Transcribe all of the data below verbatim, leaving the pictures out of your answer.

○ ○ ○ ○ ○ ○ ○

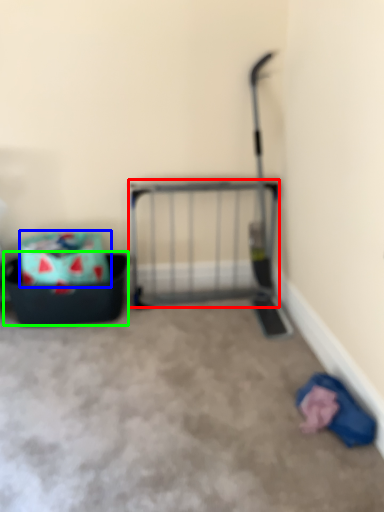
Question: Which object is the farthest from cage (highlighted by a red box)? Choose among these: storage box (highlighted by a blue box) or storage box (highlighted by a green box).

Choices:
 (A) storage box
 (B) storage box

Answer: (A)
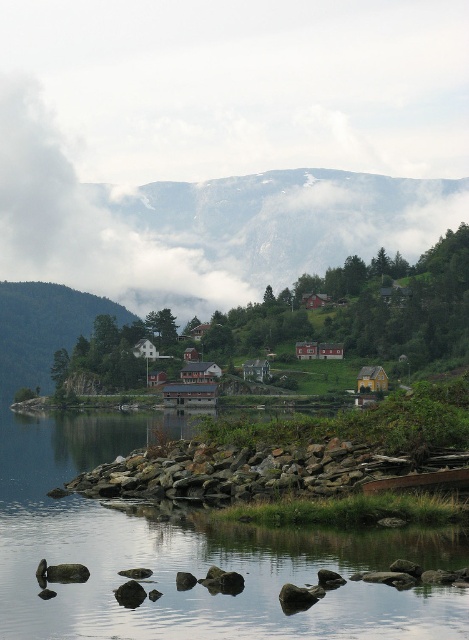
You are standing at the lakeside and want to reach the green grassy hillside at left. Which direction should you walk from the rocky shore at lower center to get there?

○ ○ ○ ○ ○ ○ ○

• _THE RESPONSE_
Question: Which object is the farthest from cage (highlighted by a red box)? Choose among these: storage box (highlighted by a blue box) or storage box (highlighted by a green box).

Choices:
 (A) storage box
 (B) storage box

Answer: (A)
You are standing at the lakeside and want to reach the green grassy hillside at left. Which direction should you walk from the rocky shore at lower center to get there?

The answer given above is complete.